◆ INPUT ◆
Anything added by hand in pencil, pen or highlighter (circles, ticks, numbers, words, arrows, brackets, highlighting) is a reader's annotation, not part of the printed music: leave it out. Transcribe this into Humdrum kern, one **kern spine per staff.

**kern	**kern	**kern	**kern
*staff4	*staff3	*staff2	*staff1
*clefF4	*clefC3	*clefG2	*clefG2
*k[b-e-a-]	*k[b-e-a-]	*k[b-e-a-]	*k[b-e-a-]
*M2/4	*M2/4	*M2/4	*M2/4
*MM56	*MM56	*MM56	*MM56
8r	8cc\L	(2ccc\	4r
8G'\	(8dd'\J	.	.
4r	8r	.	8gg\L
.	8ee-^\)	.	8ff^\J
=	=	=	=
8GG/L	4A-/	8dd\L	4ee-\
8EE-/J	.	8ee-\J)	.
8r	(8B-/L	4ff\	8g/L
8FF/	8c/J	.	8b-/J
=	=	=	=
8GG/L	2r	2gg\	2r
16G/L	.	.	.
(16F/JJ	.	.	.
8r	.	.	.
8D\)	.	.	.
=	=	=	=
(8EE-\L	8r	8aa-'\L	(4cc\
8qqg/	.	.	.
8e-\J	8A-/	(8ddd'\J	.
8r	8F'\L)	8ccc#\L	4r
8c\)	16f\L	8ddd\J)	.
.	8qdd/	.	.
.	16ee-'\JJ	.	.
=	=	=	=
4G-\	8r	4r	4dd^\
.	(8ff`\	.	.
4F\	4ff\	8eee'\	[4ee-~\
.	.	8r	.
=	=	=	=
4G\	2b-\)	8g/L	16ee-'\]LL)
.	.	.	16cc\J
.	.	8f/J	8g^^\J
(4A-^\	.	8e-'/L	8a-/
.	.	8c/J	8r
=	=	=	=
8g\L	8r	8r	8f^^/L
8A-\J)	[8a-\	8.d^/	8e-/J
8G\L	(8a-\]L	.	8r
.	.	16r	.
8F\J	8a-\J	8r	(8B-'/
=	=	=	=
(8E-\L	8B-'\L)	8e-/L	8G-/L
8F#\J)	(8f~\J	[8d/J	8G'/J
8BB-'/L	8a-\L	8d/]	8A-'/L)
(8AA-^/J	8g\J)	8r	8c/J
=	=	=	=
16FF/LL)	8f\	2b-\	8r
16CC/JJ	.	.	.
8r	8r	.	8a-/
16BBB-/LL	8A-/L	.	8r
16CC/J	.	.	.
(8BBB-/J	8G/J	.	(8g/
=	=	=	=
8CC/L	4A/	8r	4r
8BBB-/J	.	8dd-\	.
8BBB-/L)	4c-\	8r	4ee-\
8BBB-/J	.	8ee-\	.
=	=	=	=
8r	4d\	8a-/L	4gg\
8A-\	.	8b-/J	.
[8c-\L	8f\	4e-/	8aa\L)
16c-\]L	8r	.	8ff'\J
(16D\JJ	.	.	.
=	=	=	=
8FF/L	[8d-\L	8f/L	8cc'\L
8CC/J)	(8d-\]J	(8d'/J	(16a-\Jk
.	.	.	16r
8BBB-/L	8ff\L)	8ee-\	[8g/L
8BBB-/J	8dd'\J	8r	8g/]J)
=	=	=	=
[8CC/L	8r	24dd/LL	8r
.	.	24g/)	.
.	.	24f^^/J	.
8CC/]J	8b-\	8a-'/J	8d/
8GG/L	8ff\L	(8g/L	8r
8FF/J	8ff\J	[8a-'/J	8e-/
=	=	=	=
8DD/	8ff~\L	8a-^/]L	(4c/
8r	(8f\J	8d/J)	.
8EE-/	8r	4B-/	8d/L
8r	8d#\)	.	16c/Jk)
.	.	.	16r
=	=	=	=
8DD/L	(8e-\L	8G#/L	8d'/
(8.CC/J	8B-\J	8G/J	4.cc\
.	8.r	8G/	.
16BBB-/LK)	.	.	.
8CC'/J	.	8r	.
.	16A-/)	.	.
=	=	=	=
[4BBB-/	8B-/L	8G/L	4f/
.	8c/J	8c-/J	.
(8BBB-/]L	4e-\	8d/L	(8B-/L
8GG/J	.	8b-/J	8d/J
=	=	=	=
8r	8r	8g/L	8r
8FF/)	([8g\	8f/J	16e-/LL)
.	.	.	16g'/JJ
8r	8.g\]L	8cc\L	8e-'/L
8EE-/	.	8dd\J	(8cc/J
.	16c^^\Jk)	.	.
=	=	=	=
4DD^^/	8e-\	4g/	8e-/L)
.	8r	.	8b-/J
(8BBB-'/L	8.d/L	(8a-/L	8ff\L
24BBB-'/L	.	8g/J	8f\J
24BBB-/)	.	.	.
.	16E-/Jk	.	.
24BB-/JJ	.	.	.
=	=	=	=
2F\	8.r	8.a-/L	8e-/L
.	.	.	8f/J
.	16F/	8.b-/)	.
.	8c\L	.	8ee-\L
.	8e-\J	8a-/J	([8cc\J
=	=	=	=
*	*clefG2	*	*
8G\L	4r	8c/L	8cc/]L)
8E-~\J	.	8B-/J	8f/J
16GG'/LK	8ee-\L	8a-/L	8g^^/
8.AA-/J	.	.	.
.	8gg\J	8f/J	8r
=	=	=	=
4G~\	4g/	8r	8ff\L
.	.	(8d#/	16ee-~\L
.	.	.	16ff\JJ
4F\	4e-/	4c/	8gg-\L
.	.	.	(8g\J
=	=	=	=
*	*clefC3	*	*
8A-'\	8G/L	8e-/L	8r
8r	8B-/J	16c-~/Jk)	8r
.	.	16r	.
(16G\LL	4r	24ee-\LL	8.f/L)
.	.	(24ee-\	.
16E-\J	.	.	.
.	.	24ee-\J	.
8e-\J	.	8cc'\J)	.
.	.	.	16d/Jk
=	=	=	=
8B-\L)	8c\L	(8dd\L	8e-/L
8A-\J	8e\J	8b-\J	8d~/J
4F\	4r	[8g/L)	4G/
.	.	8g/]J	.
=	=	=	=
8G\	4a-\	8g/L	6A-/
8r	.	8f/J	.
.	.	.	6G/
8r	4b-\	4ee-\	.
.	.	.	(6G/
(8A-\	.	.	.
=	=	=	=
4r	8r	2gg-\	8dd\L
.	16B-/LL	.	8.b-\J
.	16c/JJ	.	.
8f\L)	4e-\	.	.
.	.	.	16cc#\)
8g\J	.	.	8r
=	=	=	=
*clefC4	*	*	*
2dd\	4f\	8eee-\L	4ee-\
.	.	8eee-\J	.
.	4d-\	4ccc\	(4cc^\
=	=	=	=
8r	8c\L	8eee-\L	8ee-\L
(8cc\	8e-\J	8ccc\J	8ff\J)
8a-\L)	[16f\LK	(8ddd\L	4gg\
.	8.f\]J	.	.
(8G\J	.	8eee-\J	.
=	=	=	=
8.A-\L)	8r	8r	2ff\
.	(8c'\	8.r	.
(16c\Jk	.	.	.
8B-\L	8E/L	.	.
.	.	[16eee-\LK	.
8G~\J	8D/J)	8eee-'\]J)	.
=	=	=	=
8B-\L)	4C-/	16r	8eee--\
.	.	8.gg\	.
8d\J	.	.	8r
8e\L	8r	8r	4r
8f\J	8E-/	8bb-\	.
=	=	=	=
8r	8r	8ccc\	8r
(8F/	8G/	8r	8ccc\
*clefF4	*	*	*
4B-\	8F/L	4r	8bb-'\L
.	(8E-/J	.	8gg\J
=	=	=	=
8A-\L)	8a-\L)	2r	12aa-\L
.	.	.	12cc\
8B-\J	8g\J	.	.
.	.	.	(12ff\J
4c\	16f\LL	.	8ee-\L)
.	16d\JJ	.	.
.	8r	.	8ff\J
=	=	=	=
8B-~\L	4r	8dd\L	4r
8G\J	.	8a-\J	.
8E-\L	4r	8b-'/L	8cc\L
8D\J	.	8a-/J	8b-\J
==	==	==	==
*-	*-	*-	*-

◆ WHAT THE EXERCISE ASKS ◆
Please return every line of the data above that contains the string "kern", with case counting.

◆ RESULT OF THE EXERCISE ◆
Anything added by hand in pencil, pen or highlighter (circles, ticks, numbers, words, arrows, brackets, highlighting) is a reader's annotation, not part of the printed music: leave it out. Transcribe this into Humdrum kern, one **kern spine per staff.
**kern	**kern	**kern	**kern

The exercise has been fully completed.